**Problem to solve**
Find every line below with the word "orange" in it, and copy each one.

——

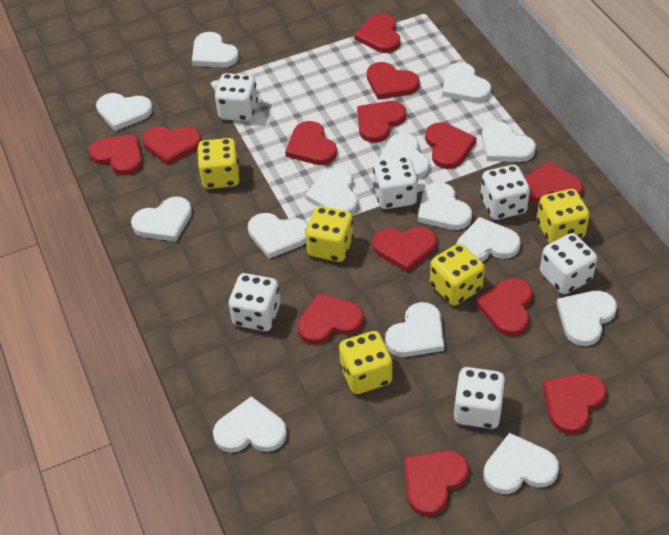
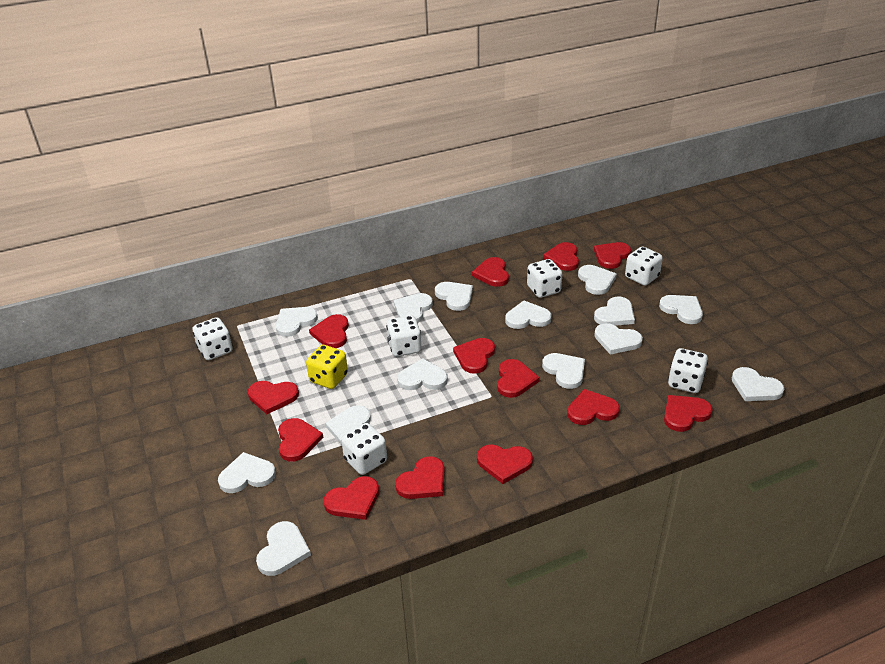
yellow dice: 5 -> 1

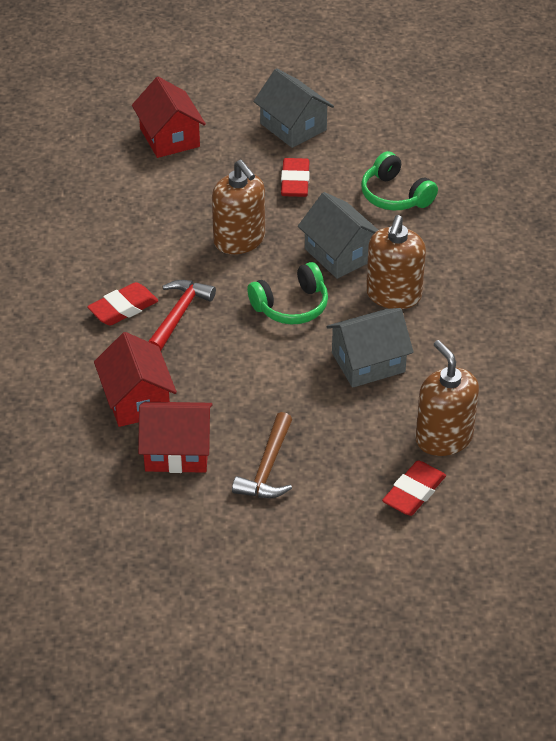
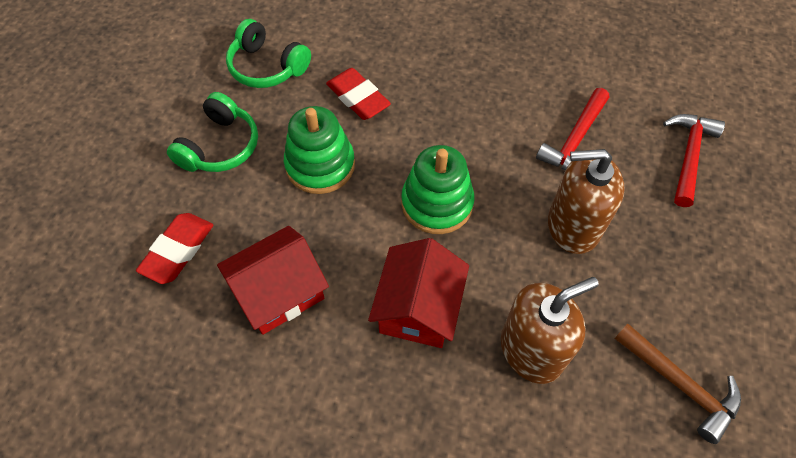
brown soap dispenser: 3 -> 2
green stacking toy: 0 -> 2
grey house: 3 -> 0
red eraser: 3 -> 2
red hammer: 1 -> 2
red house: 3 -> 2

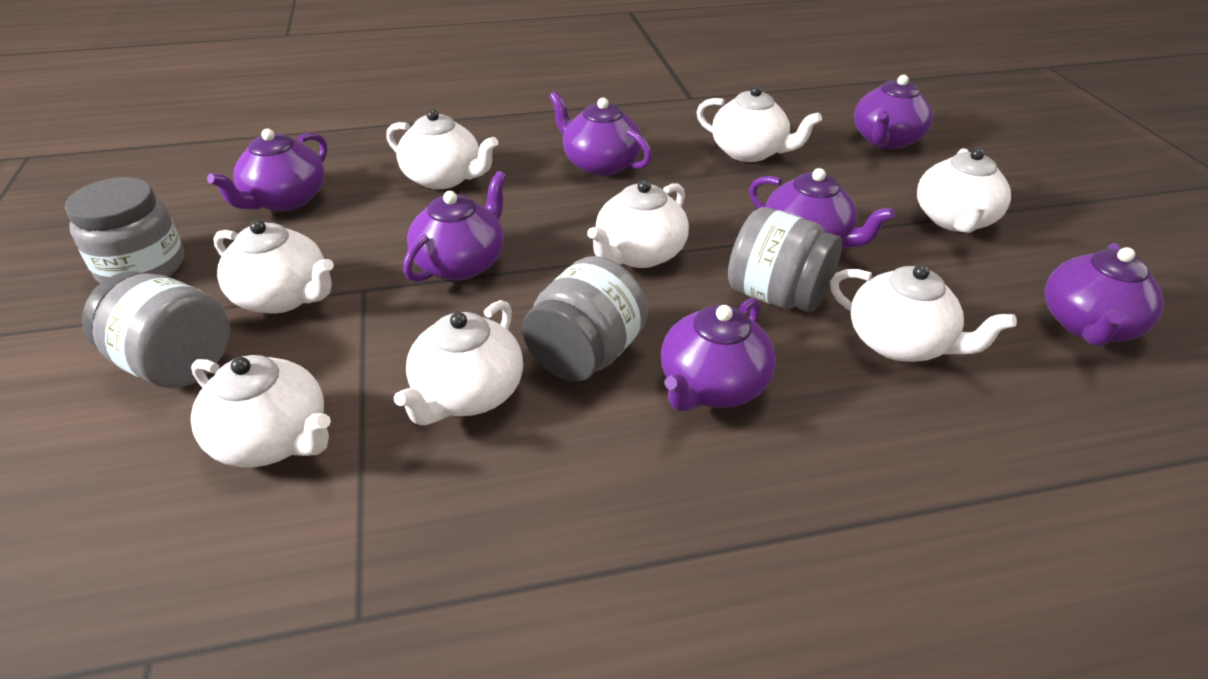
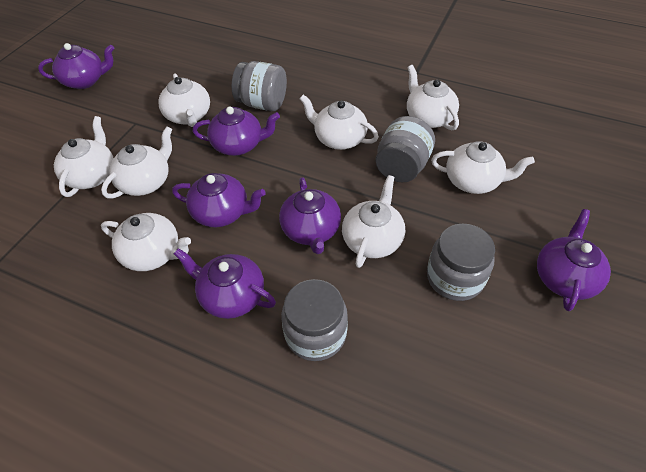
purple teapot: 7 -> 6

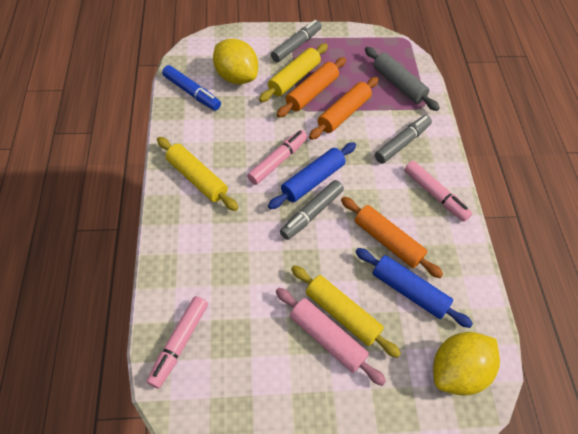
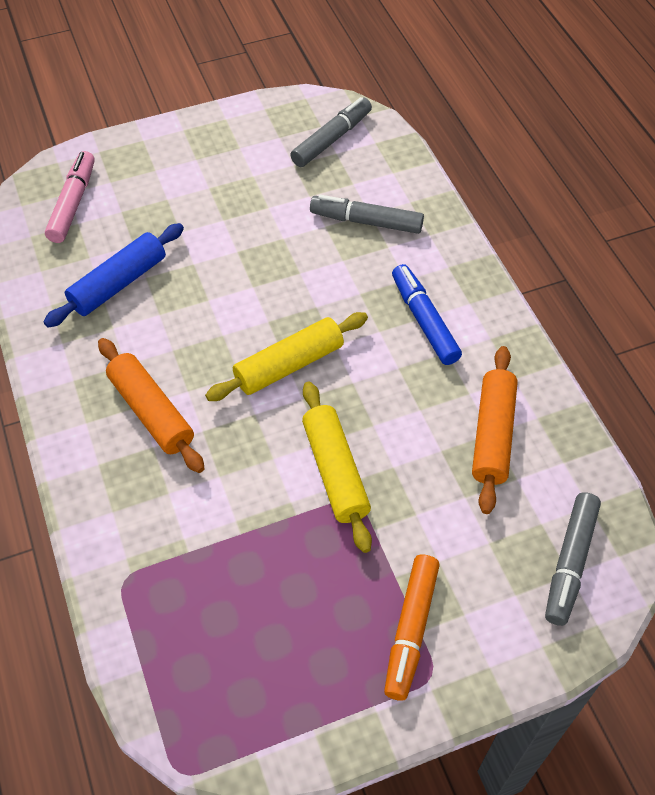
blue rolling pin: 2 -> 1
grey rolling pin: 1 -> 0
orange marker: 0 -> 1
orange rolling pin: 3 -> 2
pink marker: 3 -> 1
pink rolling pin: 1 -> 0
yellow lemon: 2 -> 0
yellow rolling pin: 3 -> 2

——

**Your solution**
orange marker: 0 -> 1
orange rolling pin: 3 -> 2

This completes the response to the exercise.